◆ **WHAT TO PRODUCE**
Every line of the listing below is to be repeated exactly; the pictures stay out.

◆ **DATASET CONTENT**
====

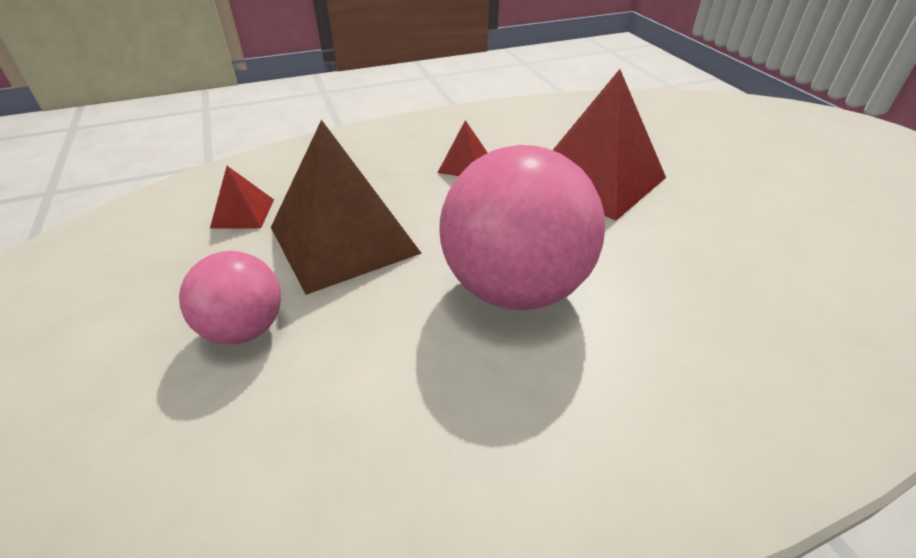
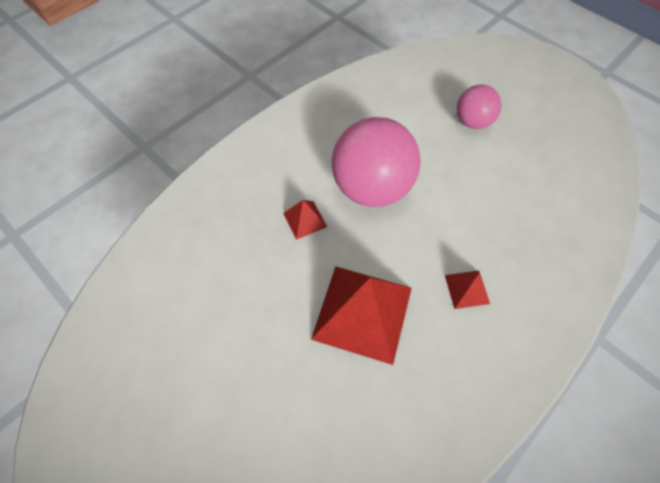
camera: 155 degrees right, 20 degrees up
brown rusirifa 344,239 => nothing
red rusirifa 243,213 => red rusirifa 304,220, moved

====

◆ **YOUR SOLUTION**
camera: 155 degrees right, 20 degrees up
brown rusirifa 344,239 => nothing
red rusirifa 243,213 => red rusirifa 304,220, moved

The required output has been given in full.